_Requirement_
In the listing below, a line holding "tan plate E2 level 1 -> tan plate A6 level 2" and a line holding "tan plate E5:F5" mark the range. Retype both exactly, with all lines between them.

_Given entries_
============

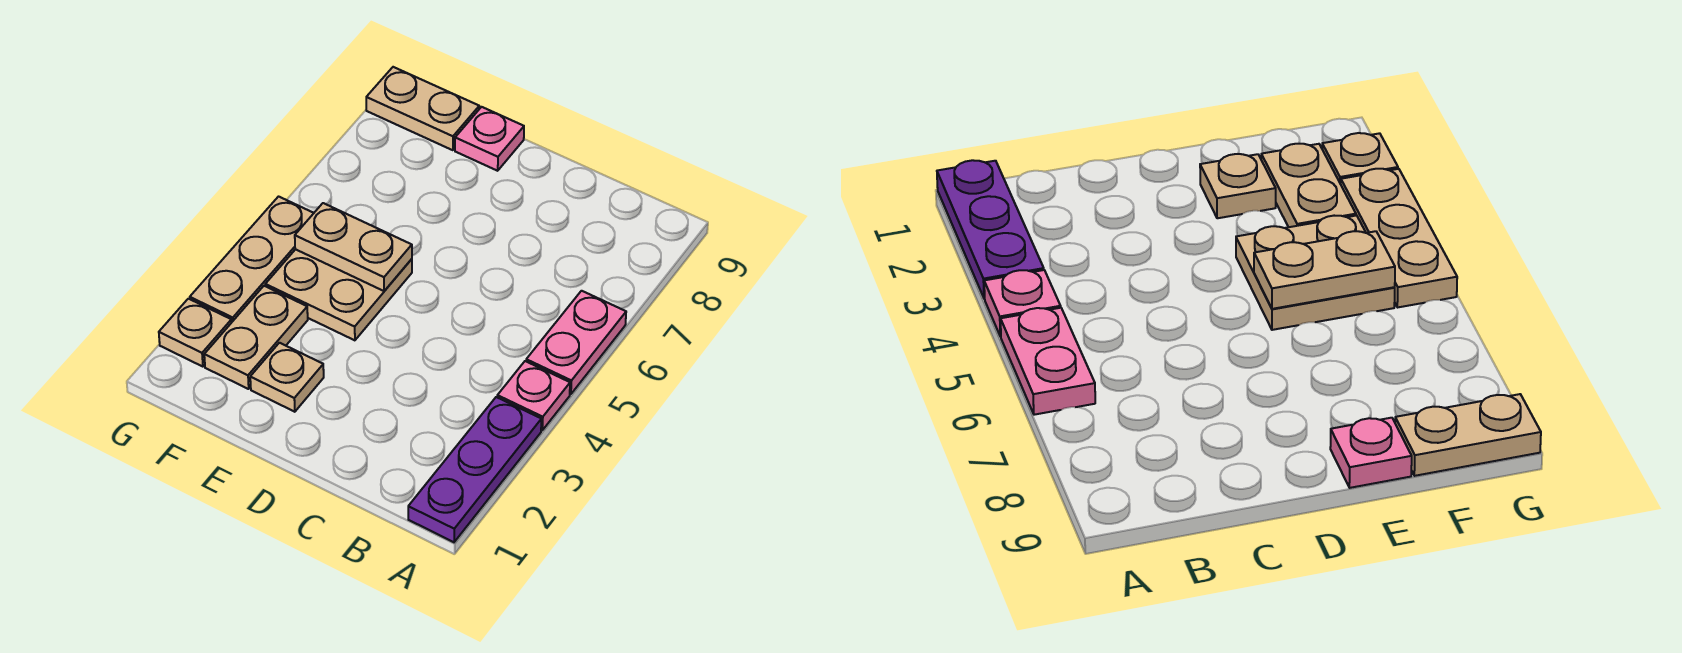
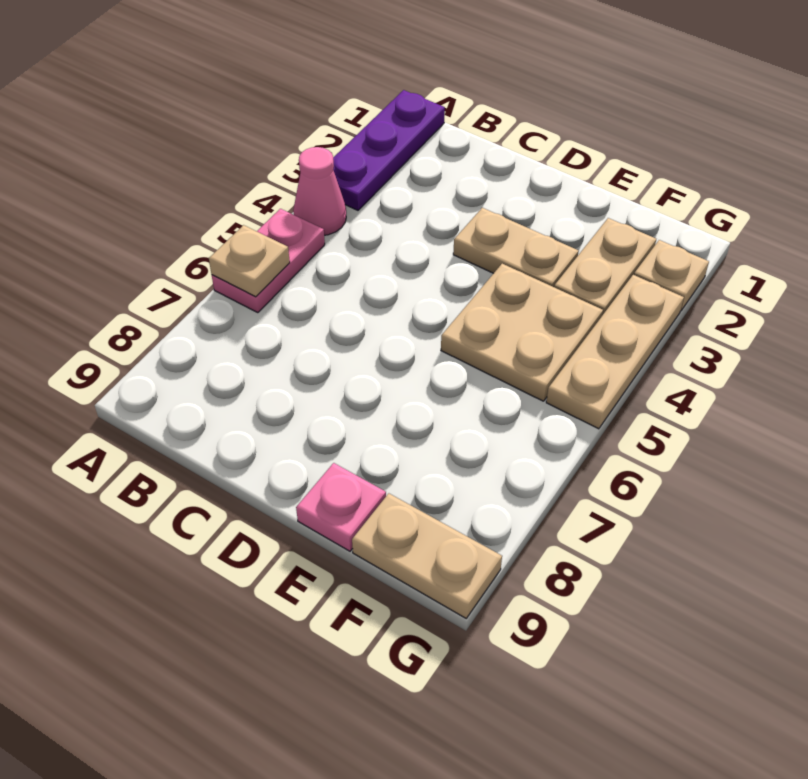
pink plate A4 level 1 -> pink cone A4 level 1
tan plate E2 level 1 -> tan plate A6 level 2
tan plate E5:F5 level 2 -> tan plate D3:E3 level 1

============

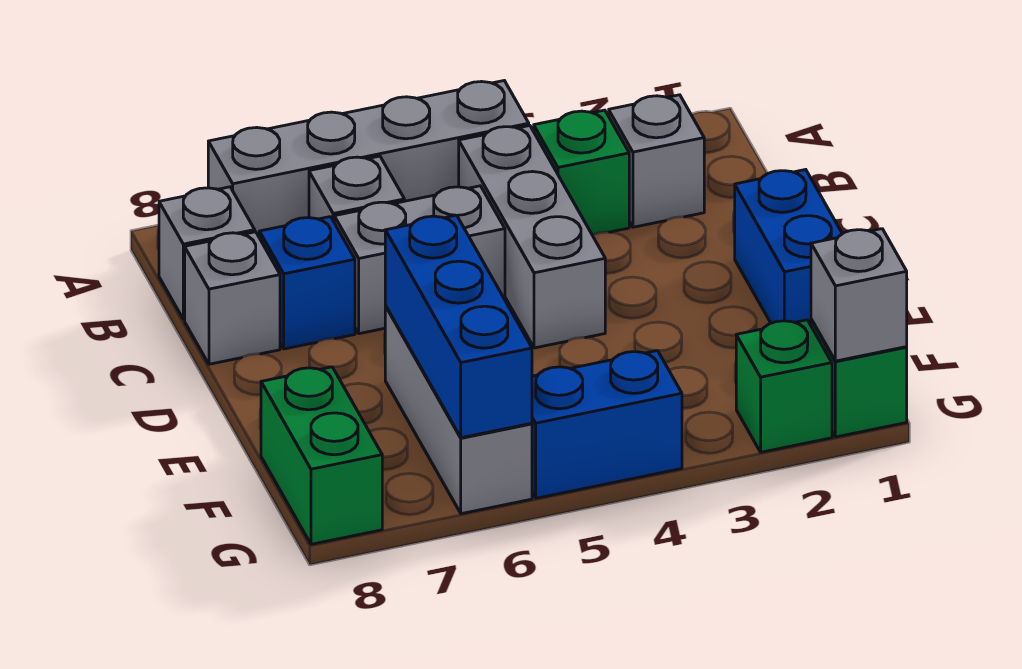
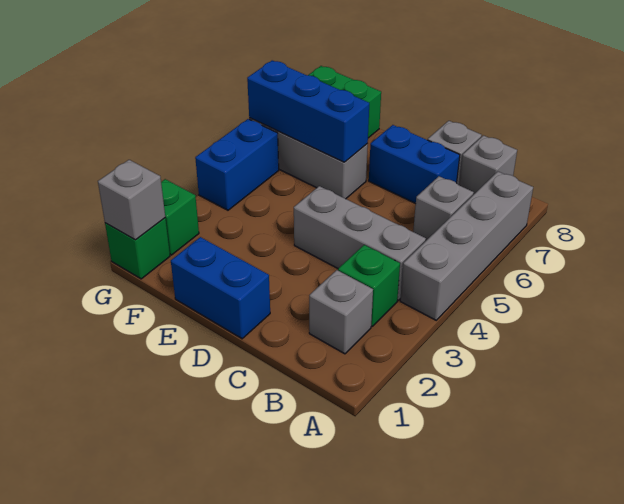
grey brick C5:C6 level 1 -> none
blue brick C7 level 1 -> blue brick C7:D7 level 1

============

_Your solution_
tan plate E2 level 1 -> tan plate A6 level 2
tan plate E5:F5 level 2 -> tan plate D3:E3 level 1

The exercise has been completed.